DATA TO EXAMINE:
+ + +

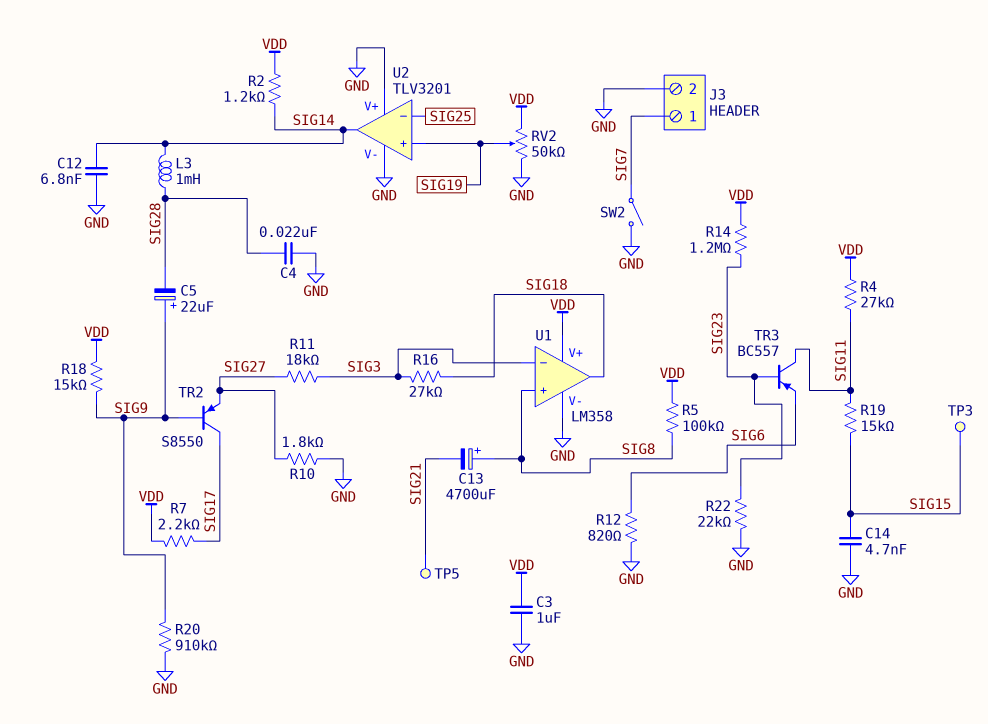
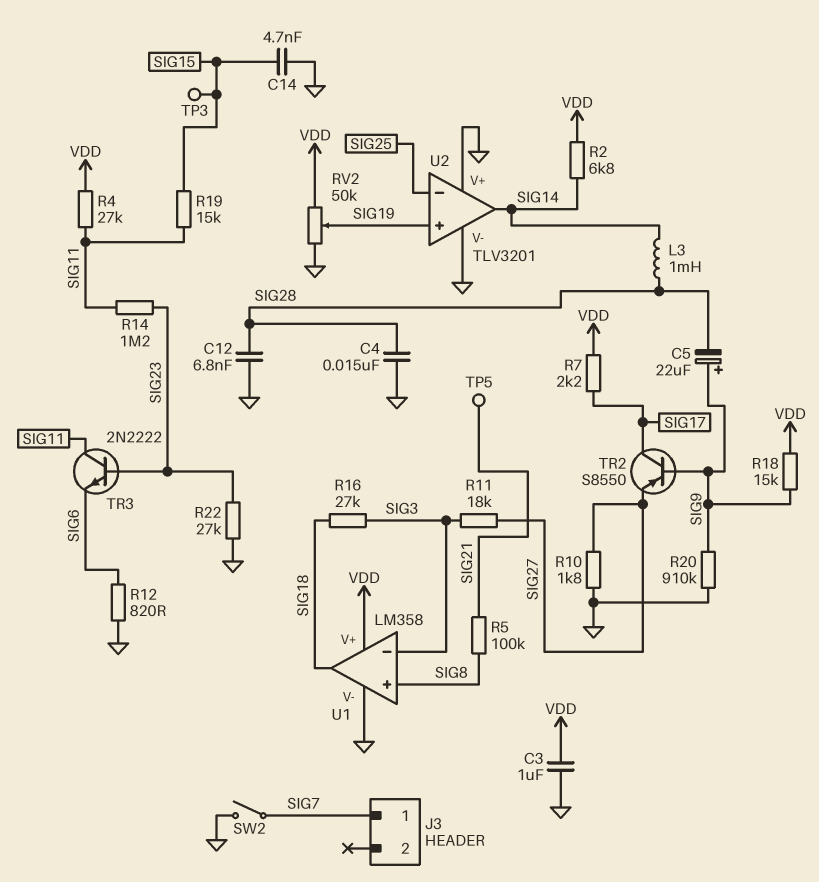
C4: 22nF (GND, SIG28) -> 15nF (GND, SIG28)
C12: 6.8nF (GND, SIG14) -> 6.8nF (GND, SIG28)
C13: 4700uF (plus SIG8, minus SIG21) -> none
J3 pin 2: GND -> none
R2: 1.2k (SIG14, VDD) -> 6.8k (SIG14, VDD)
R5: 100k (SIG8, VDD) -> 100k (SIG8, SIG21)
R14: 1.2M (SIG23, VDD) -> 1.2M (SIG11, SIG23)
R22: 22k (GND, SIG23) -> 27k (GND, SIG23)
TR3: PNP BC557 (B SIG23, C SIG11, E SIG6) -> NPN 2N2222 (B SIG23, C SIG11, E SIG6)

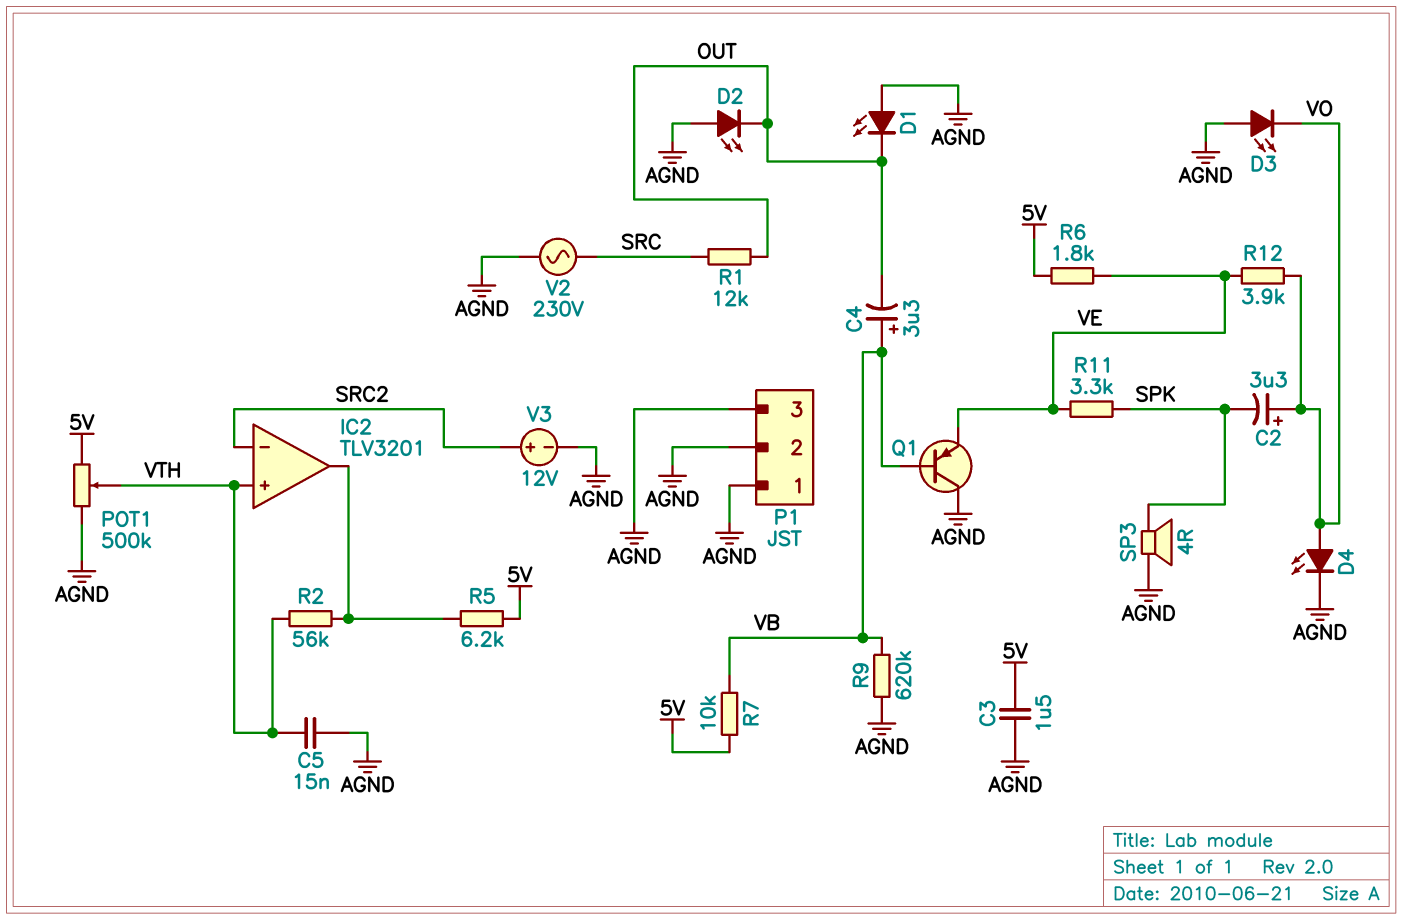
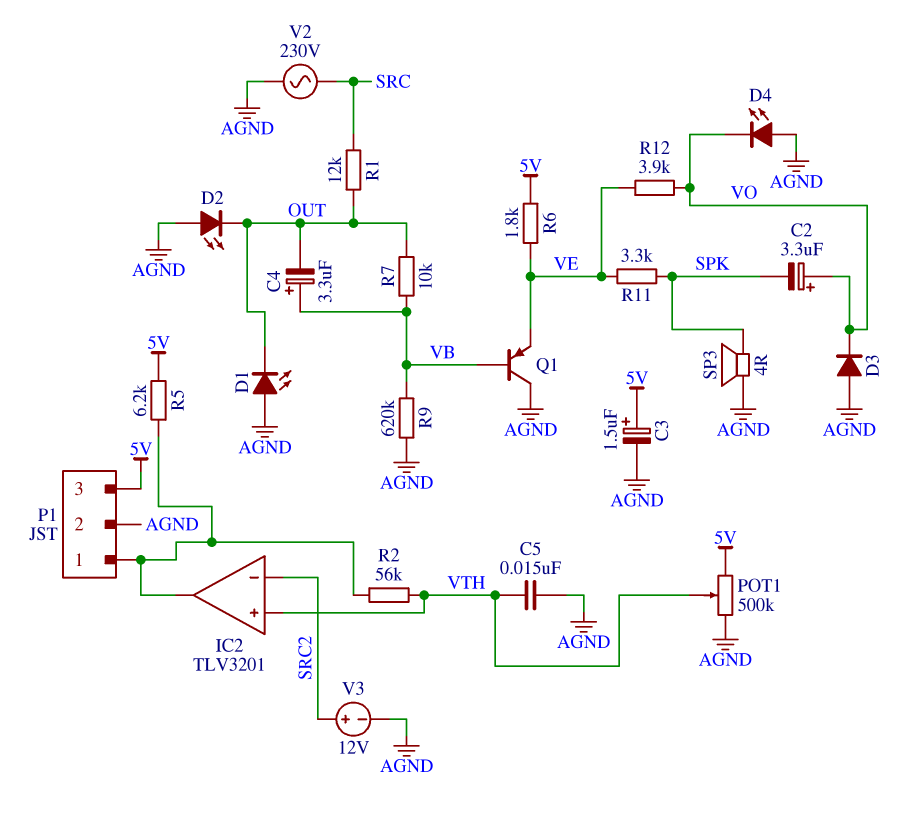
C3: 1.5uF (5V, AGND) -> 1.5uF (plus 5V, minus AGND)
D3: LED (A AGND, K VO) -> diode (A AGND, K VO)
D4: LED (A VO, K AGND) -> LED (A AGND, K VO)
P1 pin 1: AGND -> IC2/out
P1 pin 3: AGND -> 5V
R7: 10k (5V, VB) -> 10k (OUT, VB)

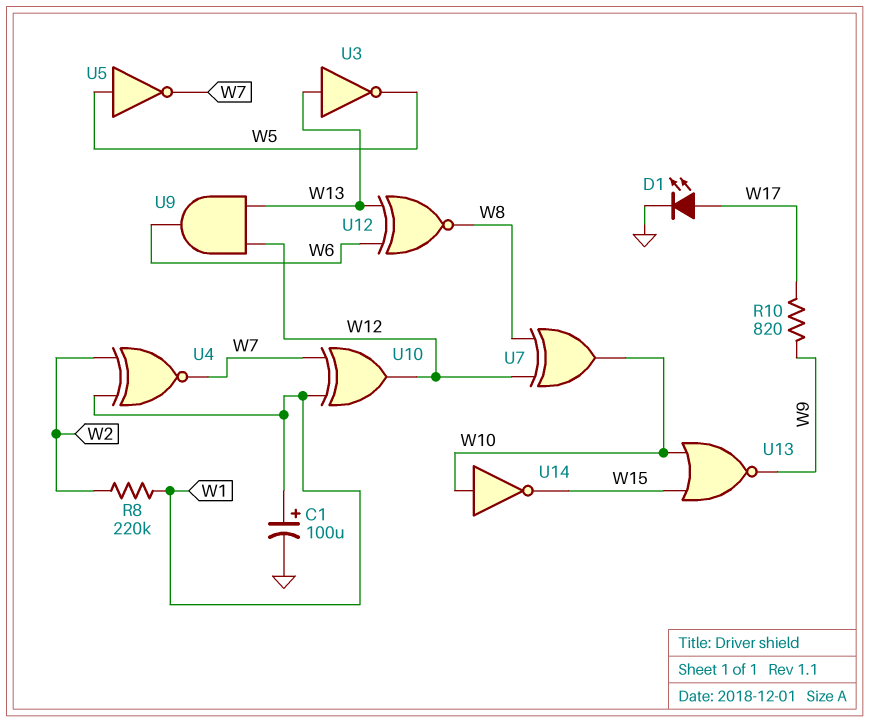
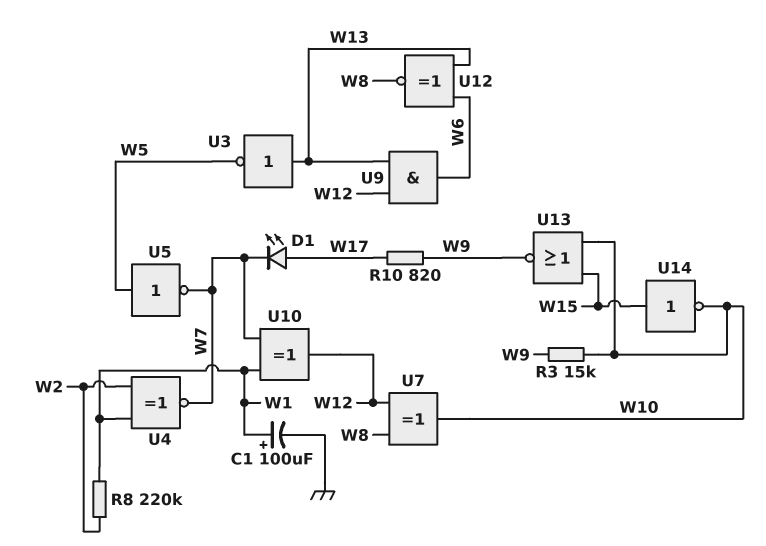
D1: LED (A W17, K GND) -> LED (A W17, K W7)
R3: none -> 15k (W9, W10)
U14: NOT (in W10, out W15) -> NOT (in W15, out W10)

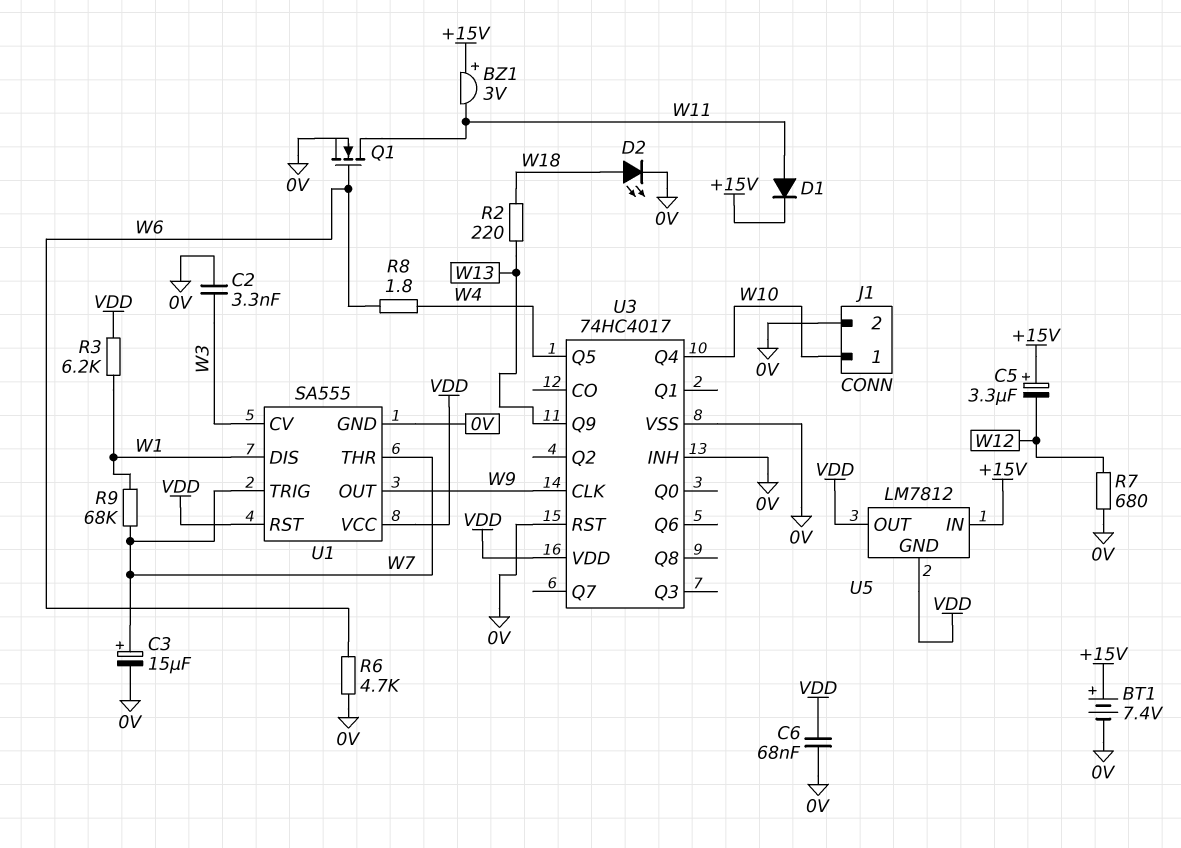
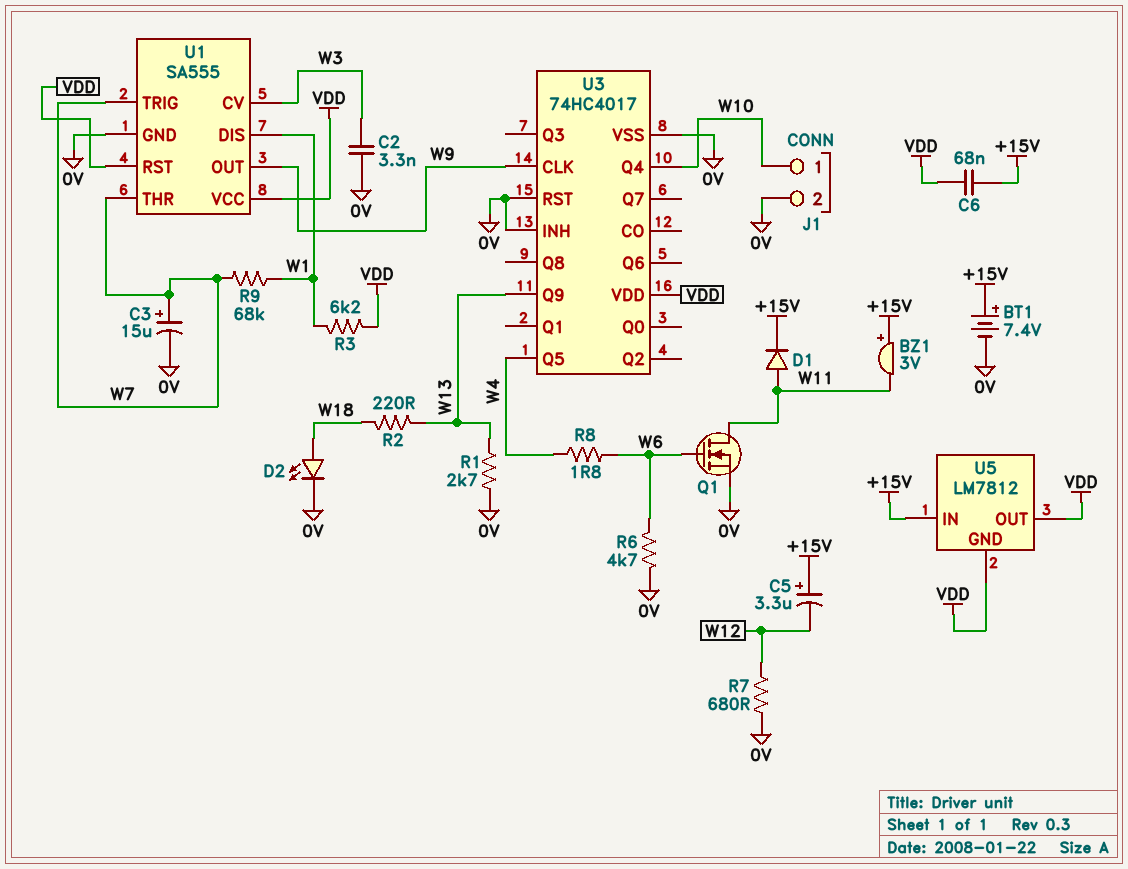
C6: 68nF (0V, VDD) -> 68nF (+15V, VDD)
R1: none -> 2.7k (0V, W13)

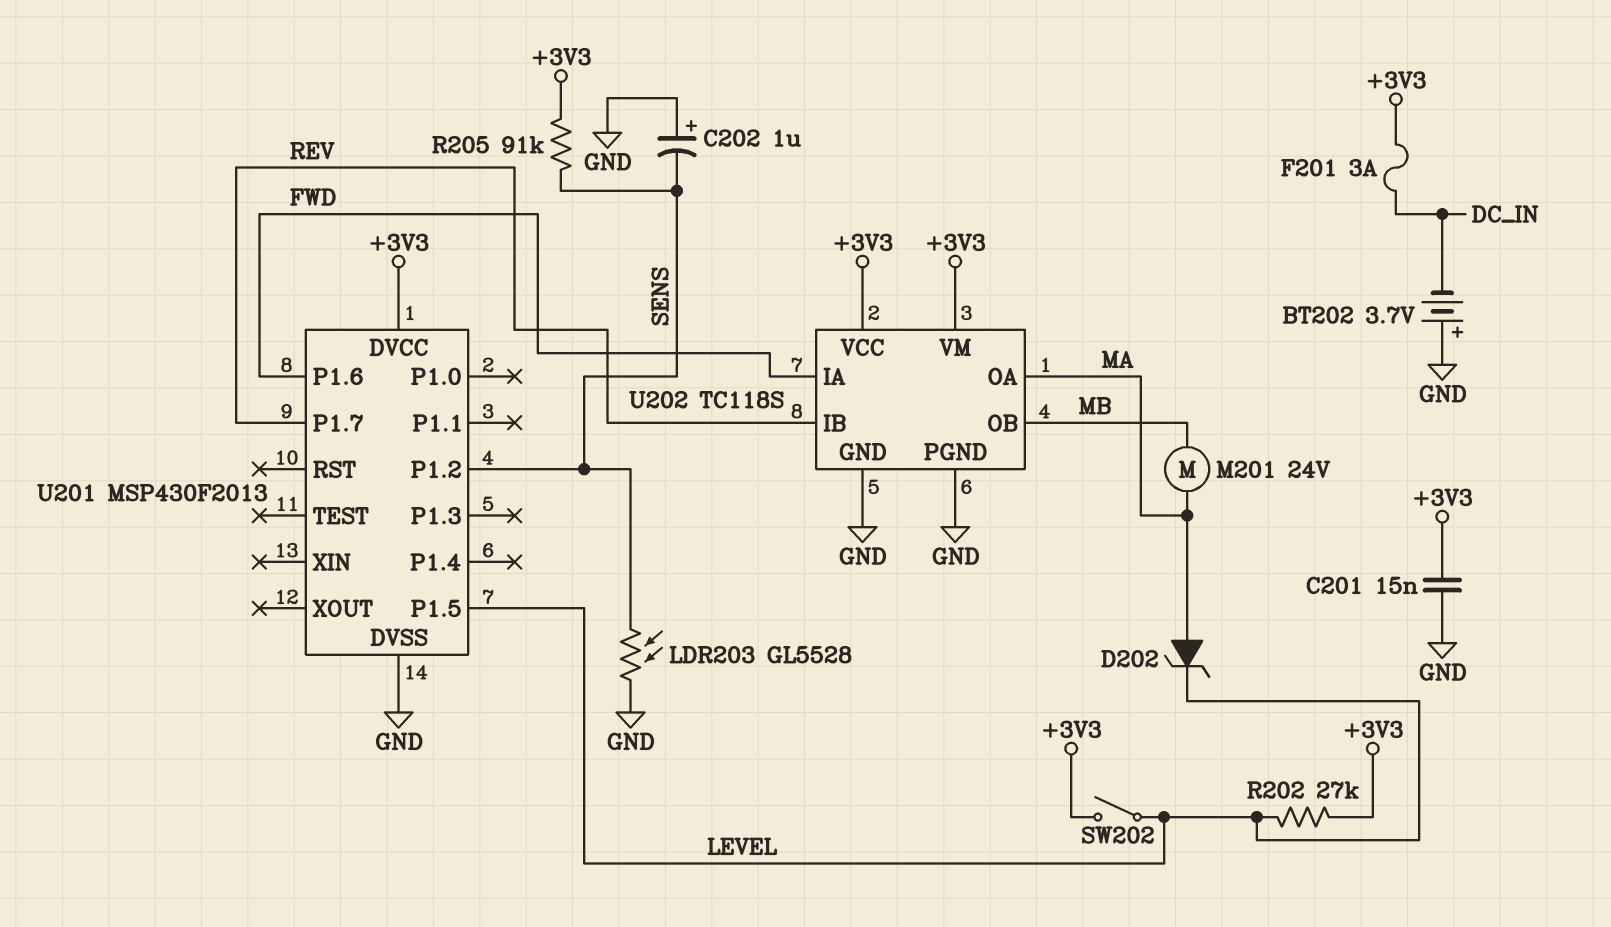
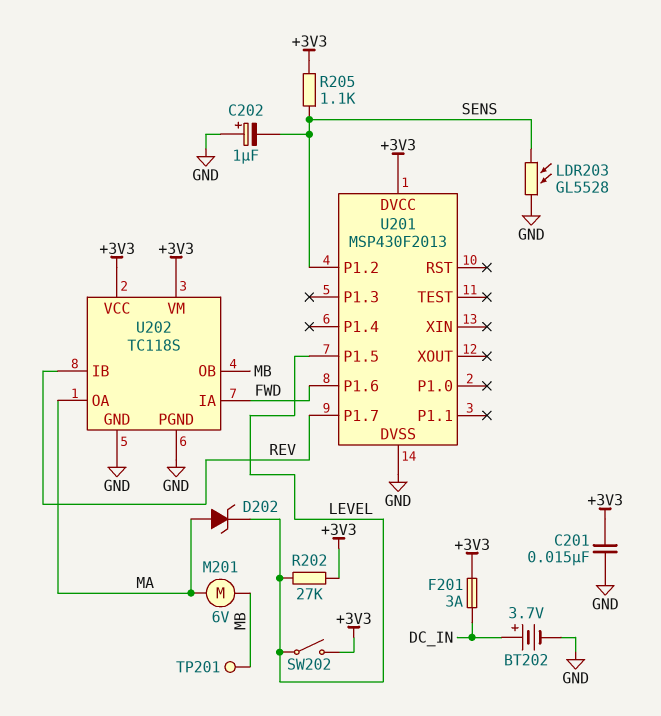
BT202: 3.7V (plus GND, minus DC_IN) -> 3.7V (plus DC_IN, minus GND)
M201: motor 24V (MA, MB) -> motor 6V (MA, MB)
R205: 91k (+3V3, SENS) -> 1.1k (+3V3, SENS)
TP201: none -> test point (MB)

+ + +

REQUIRED WORK:
From the line containing "M201: motor 24V (MA, MB) -> motor 6V (MA, MB)" to the last line of the listing, write everything out exactly. Nothing outside that stretch belongs.

OUTPUT FOR THIS TASK:
M201: motor 24V (MA, MB) -> motor 6V (MA, MB)
R205: 91k (+3V3, SENS) -> 1.1k (+3V3, SENS)
TP201: none -> test point (MB)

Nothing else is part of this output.